::: DATA PROVIDED :::
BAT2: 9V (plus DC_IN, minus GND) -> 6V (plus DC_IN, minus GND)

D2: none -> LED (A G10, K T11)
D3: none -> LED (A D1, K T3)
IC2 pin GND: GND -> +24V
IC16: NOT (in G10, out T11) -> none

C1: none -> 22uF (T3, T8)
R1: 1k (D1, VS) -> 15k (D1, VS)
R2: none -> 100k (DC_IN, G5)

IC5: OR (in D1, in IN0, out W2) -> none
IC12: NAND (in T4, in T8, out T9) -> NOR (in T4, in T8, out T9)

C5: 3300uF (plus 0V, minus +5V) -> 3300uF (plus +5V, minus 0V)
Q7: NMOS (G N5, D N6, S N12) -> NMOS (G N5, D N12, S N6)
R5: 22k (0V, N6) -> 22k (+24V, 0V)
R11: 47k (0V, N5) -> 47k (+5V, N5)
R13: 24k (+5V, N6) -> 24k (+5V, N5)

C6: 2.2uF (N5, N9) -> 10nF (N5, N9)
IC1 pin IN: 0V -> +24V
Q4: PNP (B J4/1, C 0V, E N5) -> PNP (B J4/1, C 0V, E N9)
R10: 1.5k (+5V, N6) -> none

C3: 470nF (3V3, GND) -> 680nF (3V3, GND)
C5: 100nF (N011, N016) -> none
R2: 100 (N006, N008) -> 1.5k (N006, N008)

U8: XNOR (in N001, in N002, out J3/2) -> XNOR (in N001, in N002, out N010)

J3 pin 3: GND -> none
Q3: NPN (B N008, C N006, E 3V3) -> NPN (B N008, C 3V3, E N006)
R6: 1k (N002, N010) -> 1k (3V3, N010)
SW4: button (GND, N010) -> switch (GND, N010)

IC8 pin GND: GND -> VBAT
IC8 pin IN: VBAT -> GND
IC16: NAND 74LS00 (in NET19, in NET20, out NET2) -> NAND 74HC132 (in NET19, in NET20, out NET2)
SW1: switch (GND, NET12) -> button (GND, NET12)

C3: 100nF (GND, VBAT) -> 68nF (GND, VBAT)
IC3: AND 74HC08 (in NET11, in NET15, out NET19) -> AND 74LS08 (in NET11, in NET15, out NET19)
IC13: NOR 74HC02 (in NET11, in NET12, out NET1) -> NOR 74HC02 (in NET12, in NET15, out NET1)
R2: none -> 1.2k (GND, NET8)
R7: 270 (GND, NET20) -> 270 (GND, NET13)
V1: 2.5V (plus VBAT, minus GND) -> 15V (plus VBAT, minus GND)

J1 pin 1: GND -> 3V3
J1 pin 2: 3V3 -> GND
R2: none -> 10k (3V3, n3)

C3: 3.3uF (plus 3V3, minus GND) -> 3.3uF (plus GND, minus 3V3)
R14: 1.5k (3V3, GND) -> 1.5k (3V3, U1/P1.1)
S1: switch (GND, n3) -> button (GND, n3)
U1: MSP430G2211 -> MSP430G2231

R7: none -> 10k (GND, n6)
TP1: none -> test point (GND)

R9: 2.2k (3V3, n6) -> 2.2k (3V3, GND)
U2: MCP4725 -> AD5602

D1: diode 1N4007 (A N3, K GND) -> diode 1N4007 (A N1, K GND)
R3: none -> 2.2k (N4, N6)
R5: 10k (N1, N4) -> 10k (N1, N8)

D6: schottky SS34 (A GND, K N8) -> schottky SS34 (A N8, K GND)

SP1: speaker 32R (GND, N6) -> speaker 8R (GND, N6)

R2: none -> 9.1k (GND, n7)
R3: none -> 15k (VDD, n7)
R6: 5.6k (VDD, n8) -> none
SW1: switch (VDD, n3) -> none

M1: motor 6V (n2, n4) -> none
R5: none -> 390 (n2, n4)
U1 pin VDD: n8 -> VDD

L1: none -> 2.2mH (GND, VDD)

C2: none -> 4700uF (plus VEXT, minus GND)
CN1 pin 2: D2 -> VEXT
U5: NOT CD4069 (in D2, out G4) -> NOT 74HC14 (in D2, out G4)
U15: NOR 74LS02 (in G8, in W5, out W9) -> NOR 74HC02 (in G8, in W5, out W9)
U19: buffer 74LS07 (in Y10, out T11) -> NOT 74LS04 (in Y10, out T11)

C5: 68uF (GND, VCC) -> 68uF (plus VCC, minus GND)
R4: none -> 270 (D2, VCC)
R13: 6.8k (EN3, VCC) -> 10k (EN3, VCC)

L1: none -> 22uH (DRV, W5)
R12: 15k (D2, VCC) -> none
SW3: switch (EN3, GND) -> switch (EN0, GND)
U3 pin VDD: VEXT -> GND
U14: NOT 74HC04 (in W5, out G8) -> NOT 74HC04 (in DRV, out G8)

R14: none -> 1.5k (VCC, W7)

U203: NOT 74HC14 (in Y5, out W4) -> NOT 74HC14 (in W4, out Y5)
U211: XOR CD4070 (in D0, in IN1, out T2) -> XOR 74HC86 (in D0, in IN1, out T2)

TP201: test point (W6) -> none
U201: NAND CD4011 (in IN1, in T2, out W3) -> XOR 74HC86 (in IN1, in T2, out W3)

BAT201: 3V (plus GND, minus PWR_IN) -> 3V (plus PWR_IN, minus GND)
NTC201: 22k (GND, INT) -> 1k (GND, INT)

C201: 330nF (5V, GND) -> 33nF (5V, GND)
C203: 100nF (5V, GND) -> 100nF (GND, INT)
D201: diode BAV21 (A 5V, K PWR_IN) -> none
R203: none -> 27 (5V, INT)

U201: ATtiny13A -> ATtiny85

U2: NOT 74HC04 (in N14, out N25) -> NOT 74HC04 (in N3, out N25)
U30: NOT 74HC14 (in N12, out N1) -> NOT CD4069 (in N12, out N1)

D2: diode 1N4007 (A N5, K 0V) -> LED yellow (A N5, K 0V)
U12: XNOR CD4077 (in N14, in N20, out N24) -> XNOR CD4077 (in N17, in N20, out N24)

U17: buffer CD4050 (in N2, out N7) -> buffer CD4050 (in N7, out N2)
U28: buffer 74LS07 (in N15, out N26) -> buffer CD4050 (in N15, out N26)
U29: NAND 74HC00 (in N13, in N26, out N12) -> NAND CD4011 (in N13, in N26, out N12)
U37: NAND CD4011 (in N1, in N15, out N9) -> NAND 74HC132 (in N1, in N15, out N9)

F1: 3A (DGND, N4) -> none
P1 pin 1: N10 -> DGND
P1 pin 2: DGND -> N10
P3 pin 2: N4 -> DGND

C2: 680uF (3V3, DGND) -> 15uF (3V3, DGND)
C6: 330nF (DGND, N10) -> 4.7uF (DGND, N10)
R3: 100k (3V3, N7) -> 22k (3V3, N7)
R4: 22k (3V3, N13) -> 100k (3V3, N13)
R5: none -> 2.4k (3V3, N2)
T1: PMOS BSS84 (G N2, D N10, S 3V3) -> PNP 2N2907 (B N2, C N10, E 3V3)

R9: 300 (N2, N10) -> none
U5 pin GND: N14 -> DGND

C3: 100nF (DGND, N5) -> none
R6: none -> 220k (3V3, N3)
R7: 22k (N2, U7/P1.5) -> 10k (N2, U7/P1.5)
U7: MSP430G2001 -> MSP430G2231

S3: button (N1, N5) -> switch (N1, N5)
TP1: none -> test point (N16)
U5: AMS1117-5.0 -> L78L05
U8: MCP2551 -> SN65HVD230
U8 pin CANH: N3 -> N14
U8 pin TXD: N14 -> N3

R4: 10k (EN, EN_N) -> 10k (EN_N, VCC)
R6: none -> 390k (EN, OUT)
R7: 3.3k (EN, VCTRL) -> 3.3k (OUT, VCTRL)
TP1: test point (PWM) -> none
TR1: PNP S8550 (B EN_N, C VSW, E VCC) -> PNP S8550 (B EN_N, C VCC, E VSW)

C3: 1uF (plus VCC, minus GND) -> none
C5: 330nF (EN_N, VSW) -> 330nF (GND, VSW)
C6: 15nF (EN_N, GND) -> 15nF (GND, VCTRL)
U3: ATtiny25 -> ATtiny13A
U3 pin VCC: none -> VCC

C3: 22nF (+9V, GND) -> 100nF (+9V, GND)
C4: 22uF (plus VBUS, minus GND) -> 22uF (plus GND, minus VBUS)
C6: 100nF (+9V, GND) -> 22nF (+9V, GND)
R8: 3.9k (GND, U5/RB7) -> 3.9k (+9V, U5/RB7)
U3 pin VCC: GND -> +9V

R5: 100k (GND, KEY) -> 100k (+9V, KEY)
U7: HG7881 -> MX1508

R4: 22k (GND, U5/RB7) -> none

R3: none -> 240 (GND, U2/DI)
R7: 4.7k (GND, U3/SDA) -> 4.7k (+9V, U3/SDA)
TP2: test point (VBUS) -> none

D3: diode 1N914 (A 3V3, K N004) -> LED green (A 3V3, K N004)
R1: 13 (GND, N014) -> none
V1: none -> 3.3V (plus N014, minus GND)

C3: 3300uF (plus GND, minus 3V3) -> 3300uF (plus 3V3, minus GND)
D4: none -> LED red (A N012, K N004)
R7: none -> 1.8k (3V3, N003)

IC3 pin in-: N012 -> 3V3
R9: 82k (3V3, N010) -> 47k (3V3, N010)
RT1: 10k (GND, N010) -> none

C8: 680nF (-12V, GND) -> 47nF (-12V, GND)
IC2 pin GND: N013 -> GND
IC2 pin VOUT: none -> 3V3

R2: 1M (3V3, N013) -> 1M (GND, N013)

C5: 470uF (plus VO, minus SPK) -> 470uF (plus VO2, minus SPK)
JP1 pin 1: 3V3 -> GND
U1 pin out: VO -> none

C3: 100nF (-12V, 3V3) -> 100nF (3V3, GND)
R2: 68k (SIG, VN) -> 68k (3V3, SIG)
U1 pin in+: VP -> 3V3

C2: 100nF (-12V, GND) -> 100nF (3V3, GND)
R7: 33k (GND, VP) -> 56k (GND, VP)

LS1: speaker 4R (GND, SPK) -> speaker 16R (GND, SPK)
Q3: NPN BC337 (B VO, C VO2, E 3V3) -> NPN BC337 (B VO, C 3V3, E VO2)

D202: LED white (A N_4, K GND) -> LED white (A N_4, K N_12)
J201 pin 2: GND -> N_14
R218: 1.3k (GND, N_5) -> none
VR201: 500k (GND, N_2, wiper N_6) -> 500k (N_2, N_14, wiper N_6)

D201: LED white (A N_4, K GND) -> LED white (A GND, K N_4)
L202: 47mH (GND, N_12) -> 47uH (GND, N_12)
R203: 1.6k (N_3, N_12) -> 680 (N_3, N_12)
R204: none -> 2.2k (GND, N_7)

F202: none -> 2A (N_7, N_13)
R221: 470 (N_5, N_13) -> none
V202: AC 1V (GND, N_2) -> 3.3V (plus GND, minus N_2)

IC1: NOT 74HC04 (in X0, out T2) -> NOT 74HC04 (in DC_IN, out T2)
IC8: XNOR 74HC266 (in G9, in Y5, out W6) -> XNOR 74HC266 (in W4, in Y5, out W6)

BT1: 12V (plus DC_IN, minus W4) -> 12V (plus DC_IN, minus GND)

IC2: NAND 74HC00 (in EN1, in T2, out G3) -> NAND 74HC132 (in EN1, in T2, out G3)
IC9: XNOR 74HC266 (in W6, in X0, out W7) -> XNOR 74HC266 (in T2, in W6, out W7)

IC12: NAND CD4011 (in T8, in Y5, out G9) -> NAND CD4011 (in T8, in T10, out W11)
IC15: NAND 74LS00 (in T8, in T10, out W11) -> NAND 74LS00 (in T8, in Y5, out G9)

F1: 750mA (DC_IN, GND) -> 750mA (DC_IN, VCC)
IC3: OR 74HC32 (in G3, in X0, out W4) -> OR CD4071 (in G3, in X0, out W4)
:::
> [THE TASK]:
Scan the material above. Copy each line that holds the word "NAND".

> [TASK RESPONSE]:
IC12: NAND (in T4, in T8, out T9) -> NOR (in T4, in T8, out T9)
IC16: NAND 74LS00 (in NET19, in NET20, out NET2) -> NAND 74HC132 (in NET19, in NET20, out NET2)
U201: NAND CD4011 (in IN1, in T2, out W3) -> XOR 74HC86 (in IN1, in T2, out W3)
U29: NAND 74HC00 (in N13, in N26, out N12) -> NAND CD4011 (in N13, in N26, out N12)
U37: NAND CD4011 (in N1, in N15, out N9) -> NAND 74HC132 (in N1, in N15, out N9)
IC2: NAND 74HC00 (in EN1, in T2, out G3) -> NAND 74HC132 (in EN1, in T2, out G3)
IC12: NAND CD4011 (in T8, in Y5, out G9) -> NAND CD4011 (in T8, in T10, out W11)
IC15: NAND 74LS00 (in T8, in T10, out W11) -> NAND 74LS00 (in T8, in Y5, out G9)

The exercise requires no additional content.